[Opening Task material section]

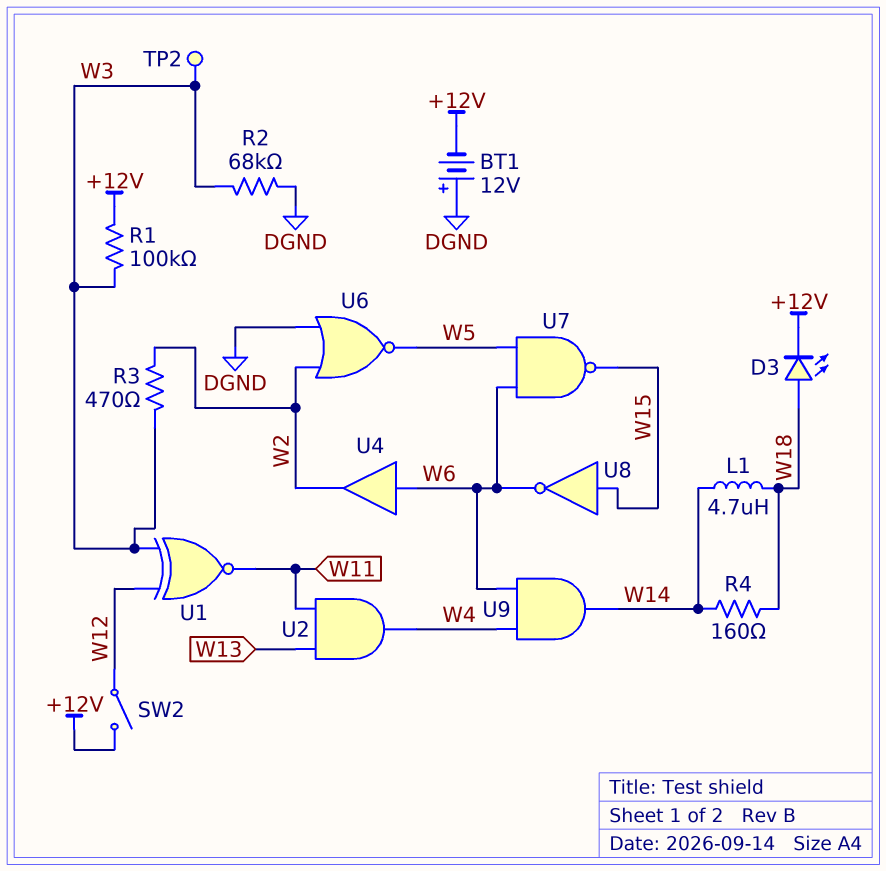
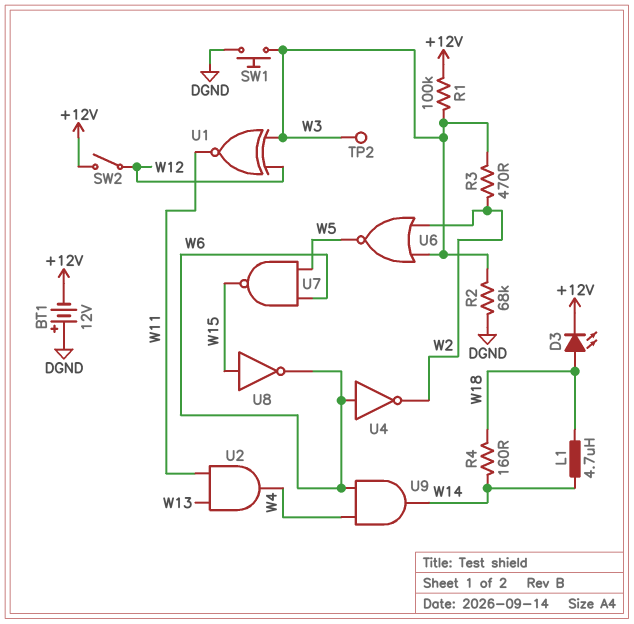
SW1: none -> button (DGND, W3)
U4: buffer (in W6, out W2) -> NOT (in W6, out W2)
U6: NOR (in DGND, in W2, out W5) -> NOR (in W2, in W3, out W5)

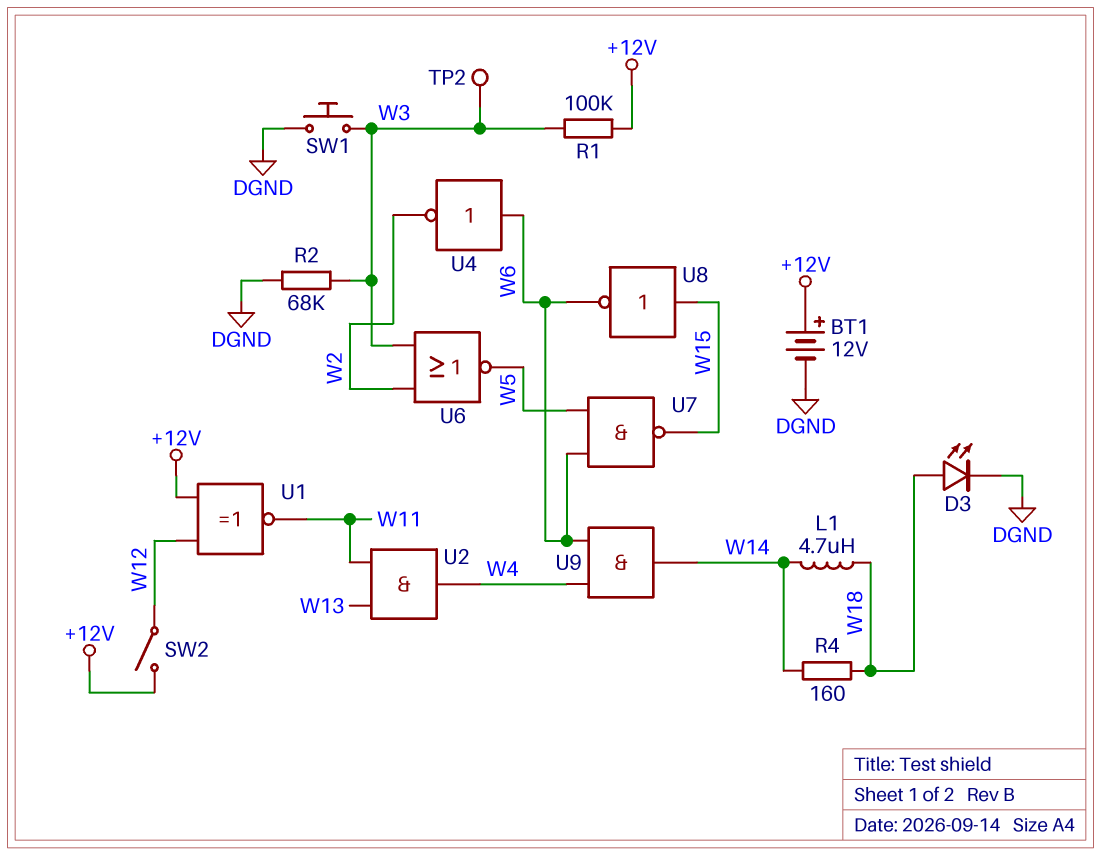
BT1: 12V (plus DGND, minus +12V) -> 12V (plus +12V, minus DGND)
D3: LED (A W18, K +12V) -> LED (A W18, K DGND)
R3: 470 (W2, W3) -> none
U1: XNOR (in W3, in W12, out W11) -> XNOR (in +12V, in W12, out W11)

[Closing Task material section]

• Problem details
Transcribe each entry above exactly, apart from the pictures.

• Response box
SW1: none -> button (DGND, W3)
U4: buffer (in W6, out W2) -> NOT (in W6, out W2)
U6: NOR (in DGND, in W2, out W5) -> NOR (in W2, in W3, out W5)

BT1: 12V (plus DGND, minus +12V) -> 12V (plus +12V, minus DGND)
D3: LED (A W18, K +12V) -> LED (A W18, K DGND)
R3: 470 (W2, W3) -> none
U1: XNOR (in W3, in W12, out W11) -> XNOR (in +12V, in W12, out W11)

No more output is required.